- _Information shown_:

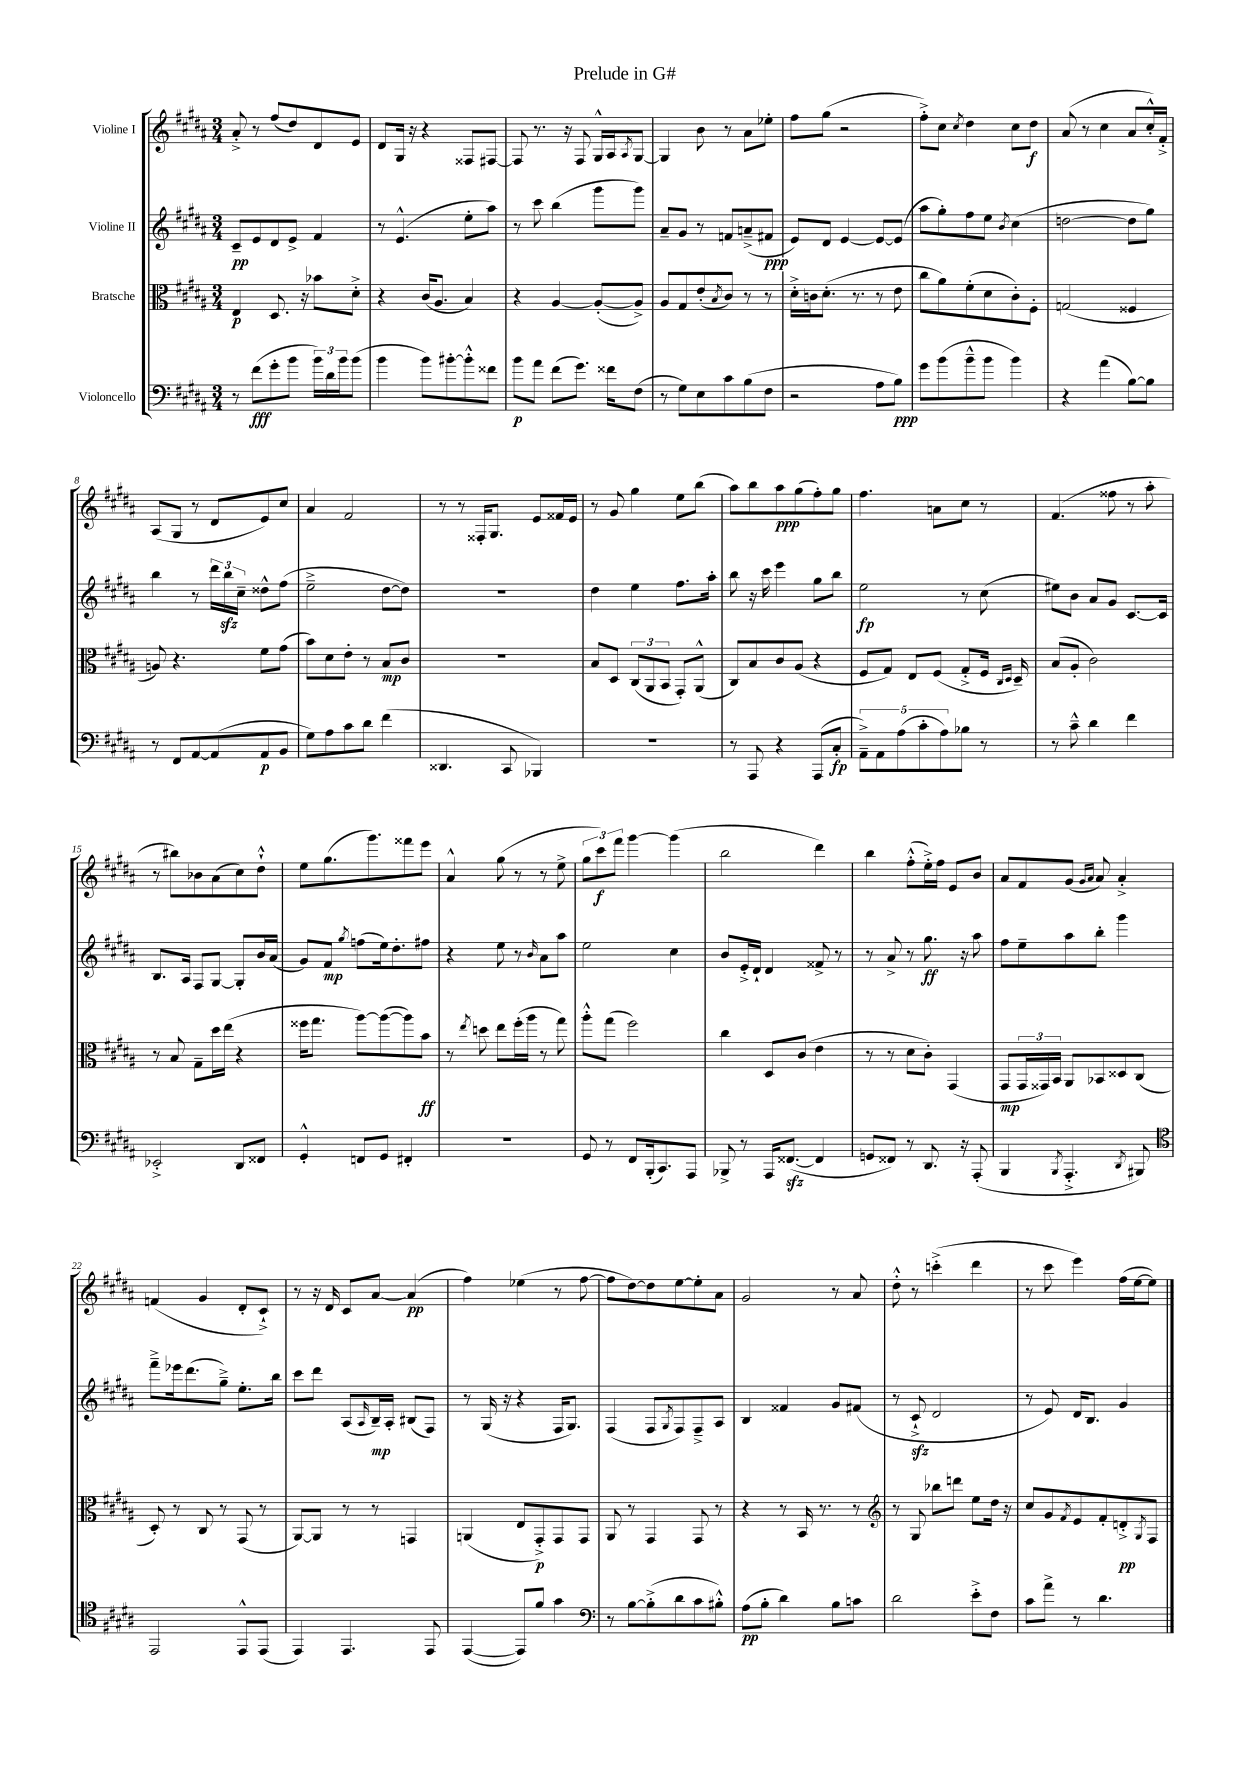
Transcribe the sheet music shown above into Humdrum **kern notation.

**kern	**dynam	**kern	**dynam	**kern	**dynam	**kern	**dynam
*part4	*part4	*part3	*part3	*part2	*part2	*part1	*part1
*staff4	*staff4	*staff3	*staff3	*staff2	*staff2	*staff1	*staff1
*I"Violoncello	*	*I"Bratsche	*	*I"Violine II	*	*I"Violine I	*
*clefF4	*	*clefC3	*	*clefG2	*	*clefG2	*
*k[f#c#g#d#a#]	*	*k[f#c#g#d#a#]	*	*k[f#c#g#d#a#]	*	*k[f#c#g#d#a#]	*
*M3/4	*	*M3/4	*	*M3/4	*	*M3/4	*
=1	=1	=1	=1	=1	=1	=1	=1
8r	.	4E/	p	8c#~/L	pp	8a#'^/	.
(8f#\L	fff	.	.	8e/	.	8r	.
8g#'\	.	8.D#/	.	8d#/	.	(8ff#/L	.
8b\J	.	.	.	8e^/J	.	8dd#/)	.
.	.	16r	.	.	.	.	.
24b\LL)	.	8b-X\L	.	4f#/	.	8d#/	.
24d#\	.	.	.	.	.	.	.
24b\J	.	.	.	.	.	.	.
(8b\J	.	8d#'^\J	.	.	.	8e/J	.
=2	=2	=2	=2	=2	=2	=2	=2
4b\	.	4r	.	8r	.	8d#/L	.
.	.	.	.	(4.e^^/	.	16G#/Jk	.
.	.	.	.	.	.	16r	.
8b\L)	.	(16c#/KL	.	.	.	4r	.
.	.	8.A#/J	.	.	.	.	.
[8b#X'\	.	.	.	.	.	.	.
8b#'^^\]	.	4B/)	.	8ee'\L	.	8F##X/L	.
8f##X\J	.	.	.	8aa#\J)	.	[8F#X/J	.
=3	=3	=3	=3	=3	=3	=3	=3
8b\L	p	4r	.	8r	.	8F#/]	.
8a#\J	.	.	.	8ccc#\	.	8.r	.
(8f#\L	.	[4A#/	.	(4bb\	.	.	.
.	.	.	.	.	.	16r	.
8.g#\J)	.	.	.	.	.	8F#/	.
.	.	(8A#'/L_	.	8ggg#\L	.	16G#^^/LL	.
16f##X\KL	.	.	.	.	.	16A#/J	.
.	.	.	.	.	.	8qA#/	.
(8F#\J	.	8A#^/J])	.	8ggg#\J)	.	[8G#/J	.
=4	=4	=4	=4	=4	=4	=4	=4
8r	.	8A#/L	.	8a#~/L	.	4G#/]	.
8G#\L)	.	8G#/	.	8g#/J	.	.	.
8E\	.	(8e'/	.	8r	.	8b\	.
.	.	8qB/	.	.	.	.	.
8c#\	.	8c#/J)	.	8fn/L	.	8r	.
(8B\	.	8r	.	(8an~^/	.	8a#\L	.
8F#\J	.	8r	.	8f#X/J	ppp	8ee-X'\J	.
=5	=5	=5	=5	=5	=5	=5	=5
2r	.	16d#'^\LL	.	8e/L)	.	8ff#\L	.
.	.	16cn\J	.	.	.	.	.
.	.	(8.d#'\J	.	8d#/J	.	(8gg#\J	.
.	.	.	.	[4e/	.	2r	.
.	.	8.r	.	.	.	.	.
8A#\L	.	8r	.	8e/L_	.	.	.
8B\J)	ppp	8e\	.	(8e/J]	.	.	.
=6	=6	=6	=6	=6	=6	=6	=6
8g#\L	.	8cc#\L	.	8aa#\L	.	8ff#'^\L)	.
(8b\	.	8a#\)	.	8gg#'\)	.	8cc#\J	.
.	.	.	.	.	.	8qcc#/	.
8b~^^\	.	(8f#'\	.	8ff#\	.	4dd#\	.
8b\J	.	8d#\	.	8ee\J	.	.	.
.	.	.	.	8qb/	.	.	.
4b\)	.	8c#'\)	.	(4cc#\	.	8cc#\L	.
.	.	8F#'\J	.	.	.	8dd#\J	f
=7	=7	=7	=7	=7	=7	=7	=7
4r	.	(2Gn/	.	[2ddn\	.	(8a#/	.
.	.	.	.	.	.	8r	.
(4a#\	.	.	.	.	.	4cc#\	.
[8B\L)	.	4F##X/	.	8dd\L]	.	8a#/L	.
8B\J]	.	.	.	8gg#\J)	.	16cc#'^^/L)	.
.	.	.	.	.	.	16f#'^/JJ	.
!!LO:LB:g=z
=8	=8	=8	=8	=8	=8	=8	=8
8r	.	8An/)	.	4bb\	.	(8A#/L	.
8FF#/L	.	4.r	.	.	.	8G#/J	.
[8AA#/	.	.	.	8r	.	8r	.
(8AA#/]	.	.	.	24ddd#\LL	.	8d#/L	.
.	.	.	.	24bbzz\	.	.	.
.	.	.	.	24cc#~\JJ	.	.	.
8AA#/	p	8f#\L	.	8dd##X^^\L	.	8e/)	.
8BB/J	.	(8g#\J	.	(8ff#\J	.	8cc#/J	.
=9	=9	=9	=9	=9	=9	=9	=9
8G#\L)	.	8b\L)	.	2ee~^\	.	4a#/	.
8A#\	.	8d#\	.	.	.	.	.
8c#\	.	8e'\J	.	.	.	2f#/	.
8d#\J	.	8r	.	.	.	.	.
(4f#\	.	8B/L	mp	[8dd#\L	.	.	.
.	.	8c#/J	.	8dd#\J])	.	.	.
=10	=10	=10	=10	=10	=10	=10	=10
4.DD##X/	.	2.r	.	2.r	.	8r	.
.	.	.	.	.	.	8r	.
.	.	.	.	.	.	16F##X'/KL	.
.	.	.	.	.	.	8.G#/J	.
8CC#/	.	.	.	.	.	.	.
4BBB-X/)	.	.	.	.	.	8e/L	.
.	.	.	.	.	.	16f##X/L	.
.	.	.	.	.	.	16e/JJ	.
=11	=11	=11	=11	=11	=11	=11	=11
2.r	.	8B/L	.	4dd#\	.	8r	.
.	.	8D#/J	.	.	.	8g#/	.
.	.	(12C#/L	.	4ee\	.	4gg#\	.
.	.	12AA#/	.	.	.	.	.
.	.	12BB/J	.	.	.	.	.
.	.	8GG#'/L)	.	8.ff#\L	.	8ee\L	.
.	.	(8AA#^^/J	.	.	.	(8bb\J	.
.	.	.	.	16aa#'\Jk	.	.	.
=12	=12	=12	=12	=12	=12	=12	=12
8r	.	8C#/L)	.	8bb\	.	8aa#\L)	.
8AAA#/	.	8B/	.	16r	.	8bb\	.
.	.	.	.	16ccc#\	.	.	.
4r	.	8c#/	.	4eee\	.	8aa#\	ppp
.	.	(8A#/J	.	.	.	(8gg#\	.
(8AAA#/L	.	4r	.	8gg#\L	.	8ff#'\)	.
8C#'/J	fp	.	.	8bb\J	.	8gg#\J	.
=13	=13	=13	=13	=13	=13	=13	=13
10AA#~^\L)	.	8F#/L	.	2ee\	fp	4.ff#\	.
10AA#\	.	.	.	.	.	.	.
.	.	8G#/J)	.	.	.	.	.
(10A#\	.	.	.	.	.	.	.
.	.	8E/L	.	.	.	.	.
10c#'\	.	.	.	.	.	.	.
.	.	(8F#/J	.	.	.	8an\L	.
10A#\)	.	.	.	.	.	.	.
8B-X\J	.	8G#'^/L	.	8r	.	8cc#\J	.
8r	.	16F#/Jk	.	(8cc#\	.	8r	.
.	.	16qqC#/LL	.	.	.	.	.
.	.	16qqD#/JJ	.	.	.	.	.
.	.	16D#~/)	.	.	.	.	.
=14	=14	=14	=14	=14	=14	=14	=14
8r	.	(8B/L	.	8ee#X\L)	.	(4.f#/	.
8c#~^^\	.	8A#'/J	.	8b\J	.	.	.
4d#\	.	2c#\)	.	8a#/L	.	.	.
.	.	.	.	8g#/J	.	8ff##X\	.
4f#\	.	.	.	[8.c#/L	.	8r	.
.	.	.	.	.	.	8aa#'\	.
.	.	.	.	16c#/Jk]	.	.	.
!!LO:LB:g=z
=15	=15	=15	=15	=15	=15	=15	=15
2EE-X'^/	.	8r	.	8.B/L	.	8r	.
.	.	8B/	.	.	.	8bb#X\L)	.
.	.	.	.	16A#/Jk	.	.	.
.	.	8G#~\L	.	8F#/L	.	8b-X\	.
.	.	16dd#\L	.	[8G#/J	.	(8a#\	.
.	.	(16ee\JJ	.	.	.	.	.
8DD#/L	.	4r	.	8G#'/L]	.	8cc#\)	.
8FF##X/J	.	.	.	16b/L	.	8dd#`^^\J	.
.	.	.	.	(16a#/JJ	.	.	.
=16	=16	=16	=16	=16	=16	=16	=16
4GG#'^^/	.	16ff##X\KL	.	8g#/L)	.	8ee\L	.
.	.	8.gg#\J	.	.	.	.	.
.	.	.	.	8f#/J	mp	(8.gg#\	.
.	.	.	.	8qgg#/	.	.	.
8FFn/L	.	[8aa#\L)	.	(8ffn\L	.	.	.
.	.	.	.	.	.	8.ggg#\)	.
8GG#/J	.	(8aa#\_	.	16ee\k)	.	.	.
.	.	.	.	8.dd#'\	.	.	.
4FF#X'/	.	8aa#\])	.	.	.	8fff##X\	.
.	.	8b\J	ff	8ff#X\J	.	8eee\J	.
=17	=17	=17	=17	=17	=17	=17	=17
2.r	.	8r	.	4r	.	4a#^^/	.
.	.	8qee/	.	.	.	.	.
.	.	8ddn\	.	.	.	.	.
.	.	8ee\L	.	8ee\	.	(8gg#\	.
.	.	(16ff#'\L	.	8r	.	8r	.
.	.	16aa#\JJ	.	.	.	.	.
.	.	.	.	16qqb/	.	.	.
.	.	8r	.	8a#\L	.	8r	.
.	.	8gg#\)	.	8aa#\J	.	8ee^\	.
=18	=18	=18	=18	=18	=18	=18	=18
8GG#/	.	8aa#'^^\L	.	2ee\	.	12gg#\L	.
.	.	.	.	.	.	12ccc#\)	f
8r	.	(8gg#\J	.	.	.	.	.
.	.	.	.	.	.	12fff#\J	.
8FF#/L	.	2ff#\)	.	.	.	[4ggg#\	.
(16BBB'/k	.	.	.	.	.	.	.
8.CC#/)	.	.	.	.	.	.	.
.	.	.	.	4cc#\	.	(4ggg#\]	.
8AAA#/J	.	.	.	.	.	.	.
=19	=19	=19	=19	=19	=19	=19	=19
8BBB-X^/	.	4cc#\	.	8b/L	.	2bb\	.
8r	.	.	.	16e'^/L	.	.	.
.	.	.	.	16d#`/JJ	.	.	.
16AAA#/KL	.	8D#/L	.	4d#/	.	.	.
([8.FF##Xzz/J	.	.	.	.	.	.	.
.	.	(8c#/J	.	.	.	.	.
4FF##/]	.	4e\	.	8f##X^/	.	4ddd#\)	.
.	.	.	.	8r	.	.	.
=20	=20	=20	=20	=20	=20	=20	=20
8GGn/L	.	8r	.	8r	.	4bb\	.
8FF##X/J)	.	8r	.	8a#^/	.	.	.
8r	.	8d#\L	.	8r	.	(8ff#'^^\L	.
8.DD#/	.	8c#'\J)	.	8.gg#\	ff	16ee'^\L)	.
.	.	.	.	.	.	16ff#\JJ	.
.	.	(4GG#/	.	.	.	8e/L	.
16r	.	.	.	16r	.	.	.
(8AAA#'/	.	.	.	8aa#\	.	8b/J	.
=21	=21	=21	=21	=21	=21	=21	=21
4BBB/	.	8GG#/L	mp	8ff#\L	.	8a#/L	.
.	.	24GG#/L	.	8ee~\	.	8f#/	.
.	.	24GG##X/)	.	.	.	.	.
.	.	24BB/JJ	.	.	.	.	.
8qBBB/	.	.	.	.	.	.	.
4.AAA#'^/	.	8AA#/L	.	8aa#\	.	(8g#/J	.
.	.	.	.	.	.	16qqg#/LL	.
.	.	.	.	.	.	16qqa#/JJ	.
.	.	8BB-X/	.	8bb'\J	.	8a#/)	.
.	.	8D##X/	.	4ggg#\	.	4a#'^/	.
8qDD#/	.	.	.	.	.	.	.
8BBB#X/)	.	(8C#/J	.	.	.	.	.
!!LO:LB:g=z
=22	=22	=22	=22	=22	=22	=22	=22
*clefC4	*	*	*	*	*	*	*
2EE/	.	8D#'/)	.	8fff#~^\L	.	(4fn/	.
.	.	8r	.	16eee-X\k	.	.	.
.	.	.	.	(8.ddd#\	.	.	.
.	.	8C#/	.	.	.	4g#/	.
.	.	8r	.	8gg#~^\J)	.	.	.
8EE^^/L	.	(8GG#/	.	8.ee'\L	.	8d#'/L	.
(8EE/J	.	8r	.	.	.	8c#`^/J)	.
.	.	.	.	16bb\Jk	.	.	.
=23	=23	=23	=23	=23	=23	=23	=23
4EE/)	.	[8AA#/L)	.	8ccc#\L	.	8r	.
.	.	8AA#/J]	.	8ddd#\J	.	16r	.
.	.	.	.	.	.	16d#/	.
4.EE/	.	8r	.	(8A#/L	.	8c#/L	.
.	.	.	.	16qqA#/	.	.	.
.	.	8r	.	16B~/L)	mp	[8a#/J	.
.	.	.	.	16A#'/JJ	.	.	.
.	.	4GGn/	.	(8B#X/L	.	(4a#/]	pp
8EE/	.	.	.	8F#/J)	.	.	.
=24	=24	=24	=24	=24	=24	=24	=24
([4EE/	.	(4AAn/	.	8r	.	4ff#\)	.
.	.	.	.	(16G#/	.	.	.
.	.	.	.	16r	.	.	.
8EE/L])	.	8E/L	.	4r	.	(4ee-X\	.
8f#/J	.	8GG#'^/)	p	.	.	.	.
4g#\	.	8GG#/	.	16F#/KL	.	8r	.
.	.	.	.	8.G#/J)	.	.	.
.	.	8GG#/J	.	.	.	[8ff#\	.
=25	=25	=25	=25	=25	=25	=25	=25
*clefF4	*	*	*	*	*	*	*
8r	.	8AA#/	.	(4F#/	.	8ff#\L]	.
[8B\L	.	8r	.	.	.	[8dd#\)	.
(8B'^\]	.	4GG#/	.	8F#/L	.	8dd#\]	.
.	.	.	.	8qG#/	.	.	.
8d#\	.	.	.	8F#/)	.	[8ee\	.
8c#\	.	8GG#/	.	8F#~^/	.	8ee'\]	.
8B#X'^^\J)	.	8r	.	8A#/J	.	8a#\J	.
=26	=26	=26	=26	=26	=26	=26	=26
(8A#\L	pp	4r	.	4B/	.	2g#/	.
8B'\J	.	.	.	.	.	.	.
4d#\)	.	8r	.	4f##X/	.	.	.
.	.	16BB/	.	.	.	.	.
.	.	8.r	.	.	.	.	.
8B\L	.	.	.	8g#/L	.	8r	.
8cn\J	.	8r	.	(8f#X/J	.	8a#/	.
=27	=27	=27	=27	=27	=27	=27	=27
*	*	*clefG2	*	*	*	*	*
2d#\	.	8r	.	8r	.	8dd#'^^\	.
.	.	8G#/	.	8c#zz`^/	.	8r	.
.	.	8bb-X\L	.	2d#/	.	(4cccn'^\	.
.	.	8dddn\J	.	.	.	.	.
8e'^\L	.	8ee\L	.	.	.	4ddd#\	.
8F#\J	.	16dd#\Jk	.	.	.	.	.
.	.	16r	.	.	.	.	.
=28	=28	=28	=28	=28	=28	=28	=28
8c#\L	.	8cc#/L	.	8r	.	8r	.
8a#^\J	.	8g#/	.	8e/)	.	8ccc#\	.
.	.	8qf#/	.	.	.	.	.
8r	.	8e/	.	16d#/KL	.	4eee\)	.
.	.	.	.	8.B/J	.	.	.
4.d#\	.	8f#'/	.	.	.	.	.
.	.	8dn'^/	pp	4g#/	.	(16ff#\LL	.
.	.	.	.	.	.	[16ee\J	.
.	.	8qG#/	.	.	.	.	.
.	.	8F#/J	.	.	.	8ee\J])	.
==	==	==	==	==	==	==	==
*-	*-	*-	*-	*-	*-	*-	*-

- _What is needed_:
Gather every line from the rows above that contains the string "kern". Treat uppercase and lowercase as different.

- _Solution for this problem_:
Transcribe the sheet music shown above into Humdrum **kern notation.
**kern	**dynam	**kern	**dynam	**kern	**dynam	**kern	**dynam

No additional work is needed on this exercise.